# Exercise inputs:
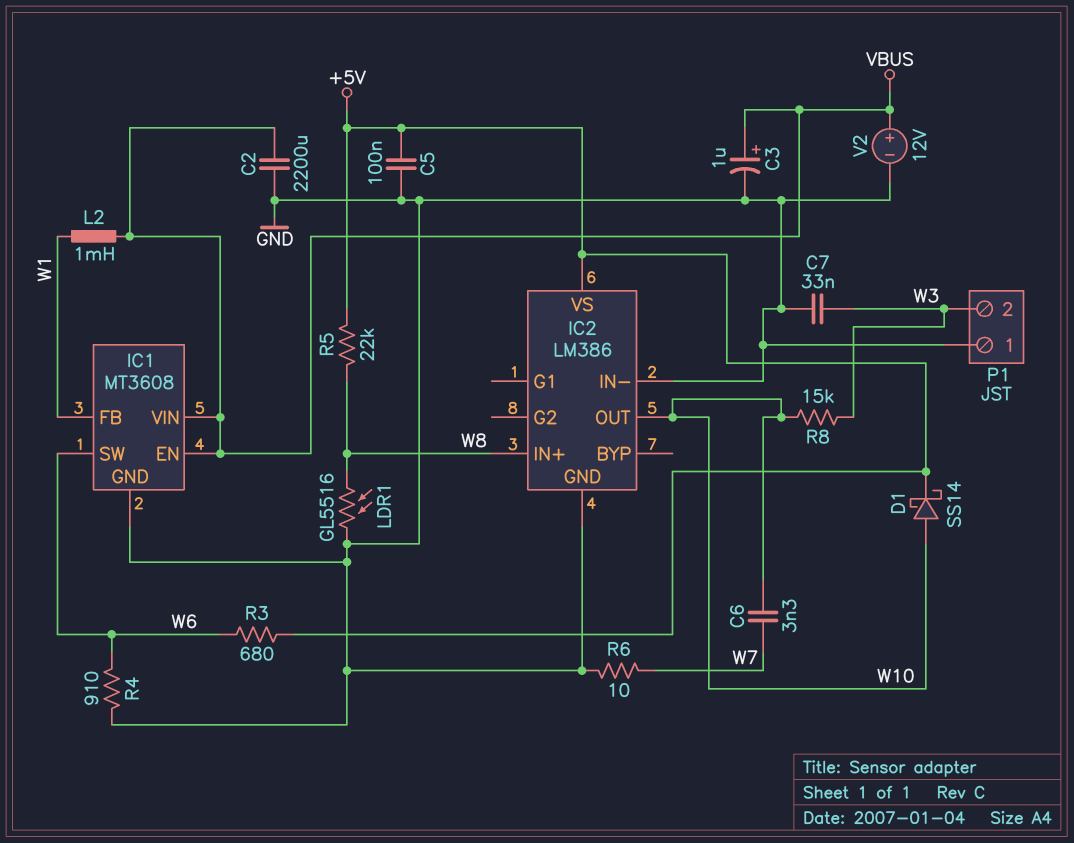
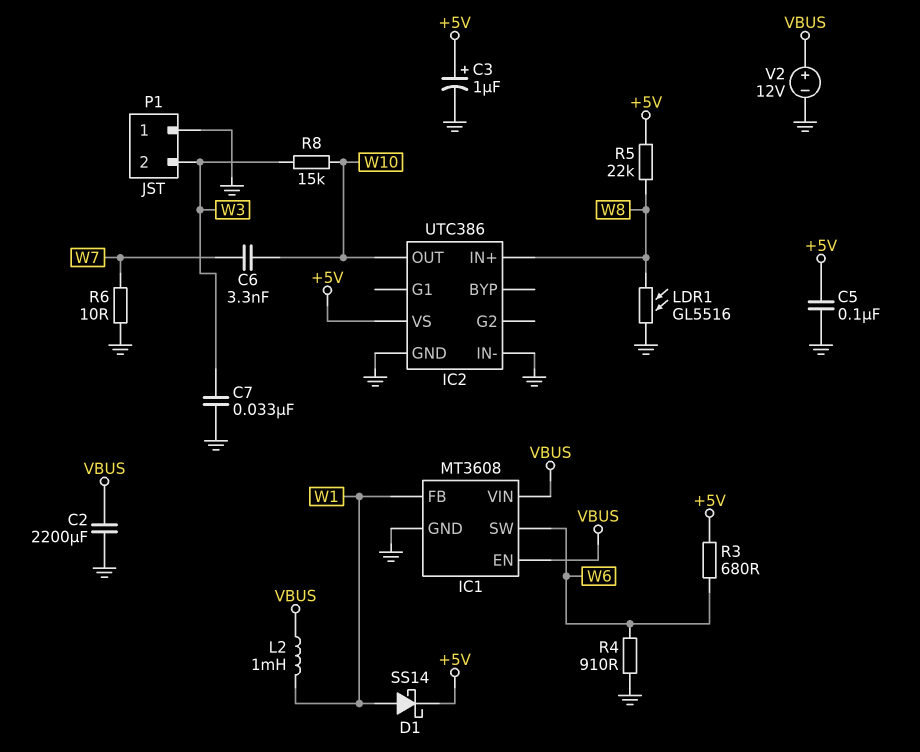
C3: 1uF (plus VBUS, minus GND) -> 1uF (plus +5V, minus GND)
D1: schottky SS14 (A W10, K +5V) -> schottky SS14 (A W1, K +5V)
IC2: LM386 -> UTC386

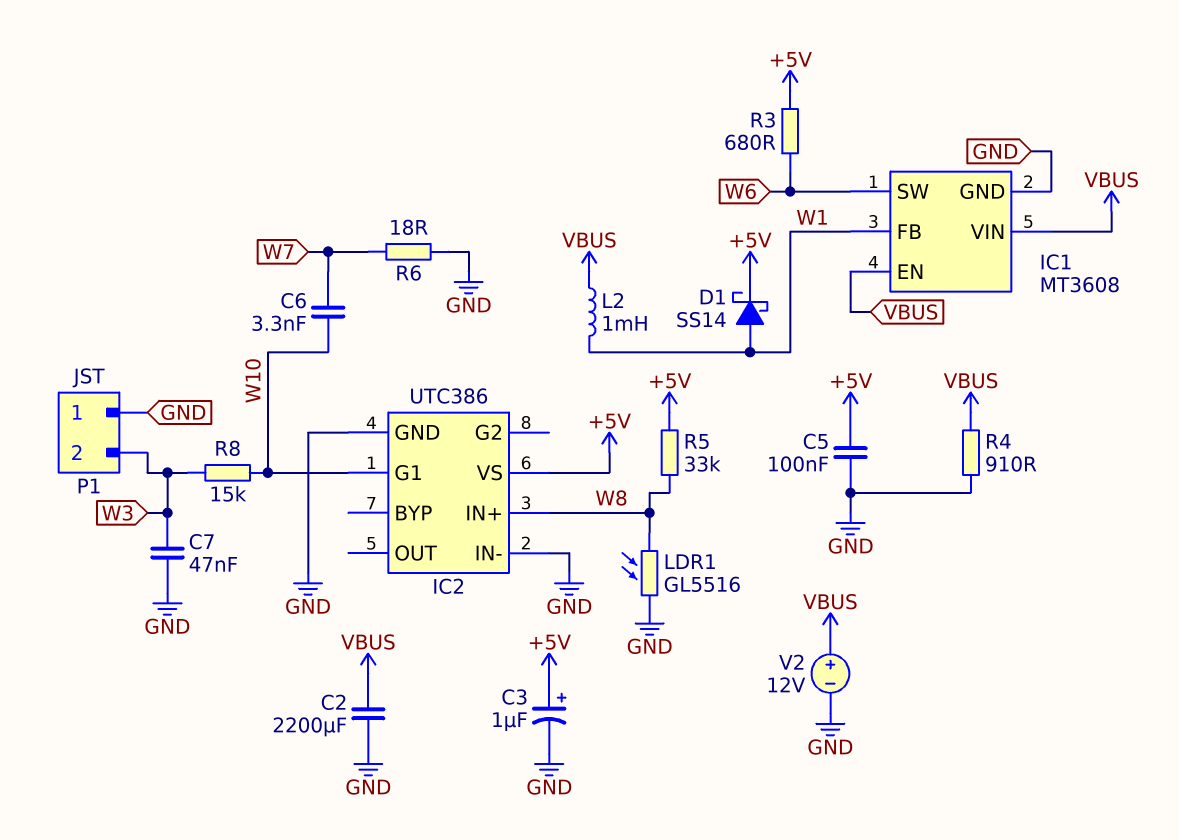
C7: 33nF (GND, W3) -> 47nF (GND, W3)
IC2 pin G1: none -> W10
IC2 pin OUT: W10 -> none
R4: 910 (GND, W6) -> 910 (GND, VBUS)
R5: 22k (+5V, W8) -> 33k (+5V, W8)
R6: 10 (GND, W7) -> 18 (GND, W7)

# What needs to be done:
In the copy, include no pictures; transcribe every record above verbatim.

# Solution to the problem:
C3: 1uF (plus VBUS, minus GND) -> 1uF (plus +5V, minus GND)
D1: schottky SS14 (A W10, K +5V) -> schottky SS14 (A W1, K +5V)
IC2: LM386 -> UTC386

C7: 33nF (GND, W3) -> 47nF (GND, W3)
IC2 pin G1: none -> W10
IC2 pin OUT: W10 -> none
R4: 910 (GND, W6) -> 910 (GND, VBUS)
R5: 22k (+5V, W8) -> 33k (+5V, W8)
R6: 10 (GND, W7) -> 18 (GND, W7)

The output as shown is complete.